Segment Start: Given records
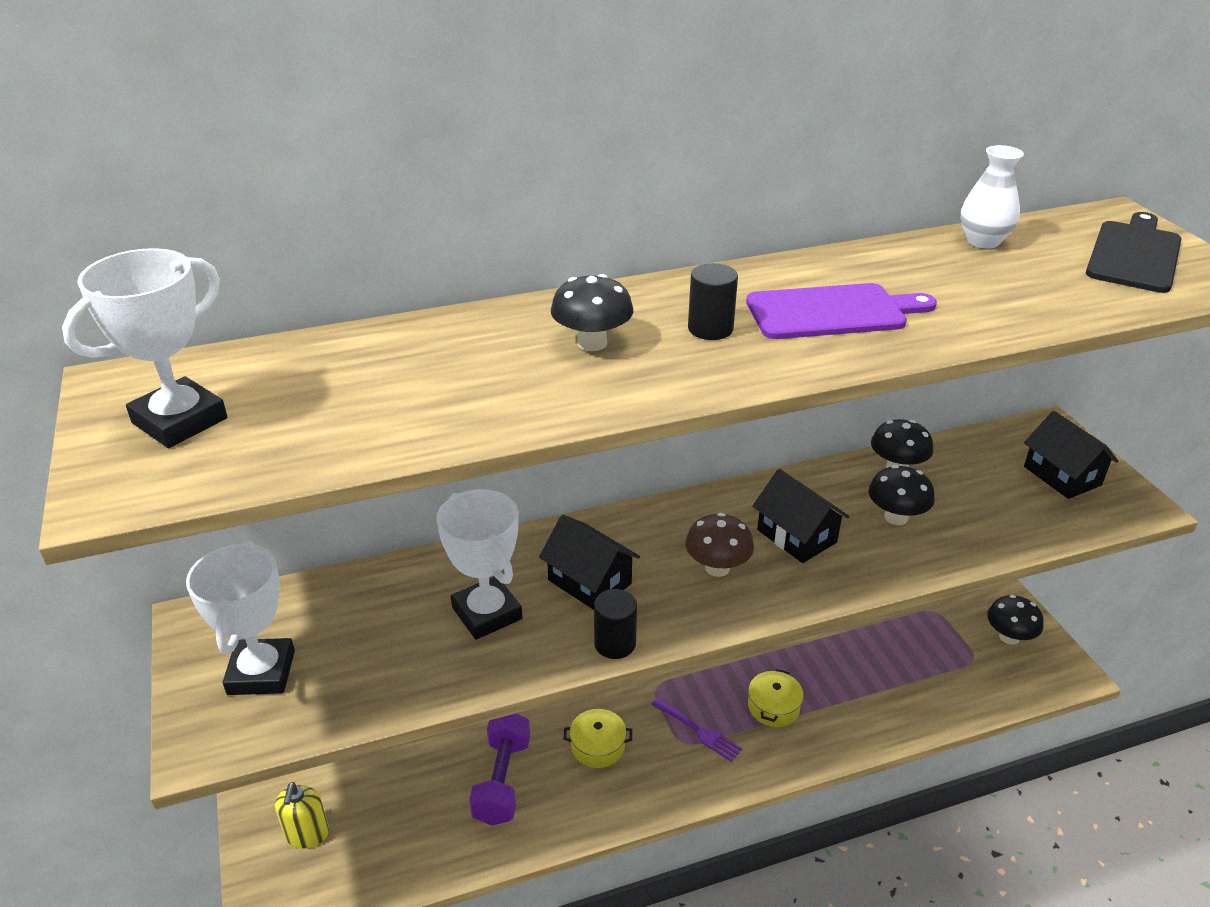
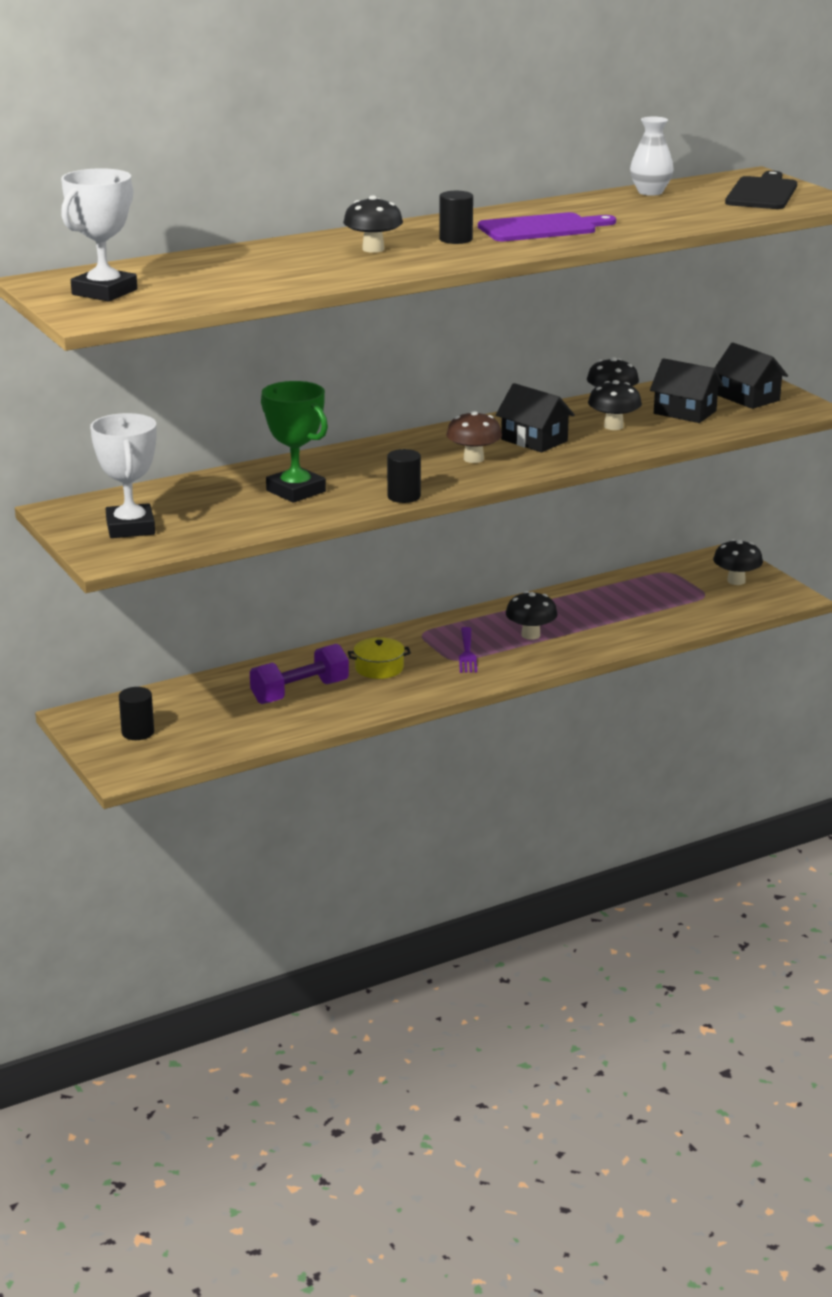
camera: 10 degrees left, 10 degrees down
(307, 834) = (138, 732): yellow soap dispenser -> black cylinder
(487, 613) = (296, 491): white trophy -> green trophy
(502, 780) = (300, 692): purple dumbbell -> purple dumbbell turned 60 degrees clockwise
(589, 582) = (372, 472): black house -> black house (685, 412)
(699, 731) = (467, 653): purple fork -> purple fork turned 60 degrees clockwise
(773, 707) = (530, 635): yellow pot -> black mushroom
Segment End: Given records
The task:
Scan the records above and tell how many lines include the word "clockwise"; the number is all that should be written.

Task result:
2